* Material for the task *
***

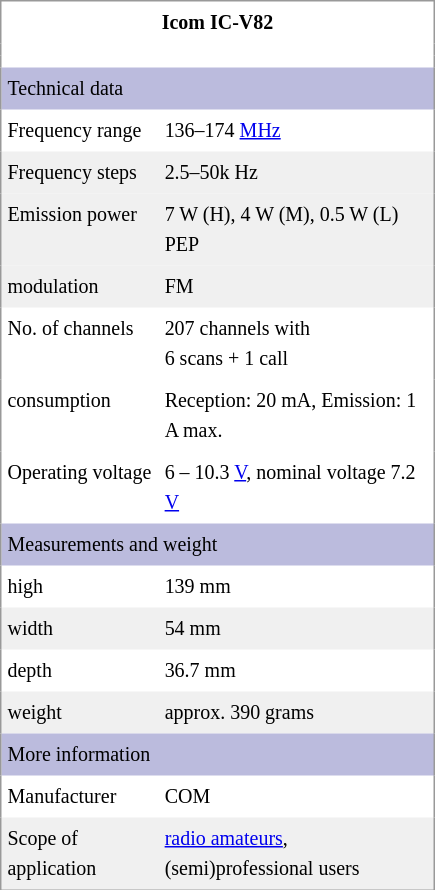
139 mm (297, 586)
Frequency range (80, 130)
modulation (80, 286)
207 channels with6 scans + 1 call (297, 343)
6 – 10.3 V, nominal voltage 7.2 V (297, 487)
36.7 mm (297, 670)
136–174 MHz (297, 130)
approx. 390 grams (297, 712)
high (80, 586)
FM (297, 286)
width (80, 628)
2.5–50k Hz (297, 172)
Measurements and weight (218, 544)
7 W (H), 4 W (M), 0.5 W (L) PEP (297, 229)
Scope of application (80, 854)
weight (80, 712)
More information (218, 754)
No. of channels (80, 343)
consumption (80, 415)
Manufacturer (80, 796)
Icom IC-V82 (218, 22)
Technical data (218, 88)
radio amateurs, (semi)professional users (297, 854)
54 mm (297, 628)
Operating voltage (80, 487)
Emission power (80, 229)
Reception: 20 mA, Emission: 1 A max. (297, 415)
COM (297, 796)
depth (80, 670)
Frequency steps (80, 172)
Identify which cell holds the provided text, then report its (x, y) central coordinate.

***

* Your goal *
Quote the lines above exactly, from the first one through the line containing "Frequency steps (80, 172)", and leave out any pictures.

* Task output *
139 mm (297, 586)
Frequency range (80, 130)
modulation (80, 286)
207 channels with6 scans + 1 call (297, 343)
6 – 10.3 V, nominal voltage 7.2 V (297, 487)
36.7 mm (297, 670)
136–174 MHz (297, 130)
approx. 390 grams (297, 712)
high (80, 586)
FM (297, 286)
width (80, 628)
2.5–50k Hz (297, 172)
Measurements and weight (218, 544)
7 W (H), 4 W (M), 0.5 W (L) PEP (297, 229)
Scope of application (80, 854)
weight (80, 712)
More information (218, 754)
No. of channels (80, 343)
consumption (80, 415)
Manufacturer (80, 796)
Icom IC-V82 (218, 22)
Technical data (218, 88)
radio amateurs, (semi)professional users (297, 854)
54 mm (297, 628)
Operating voltage (80, 487)
Emission power (80, 229)
Reception: 20 mA, Emission: 1 A max. (297, 415)
COM (297, 796)
depth (80, 670)
Frequency steps (80, 172)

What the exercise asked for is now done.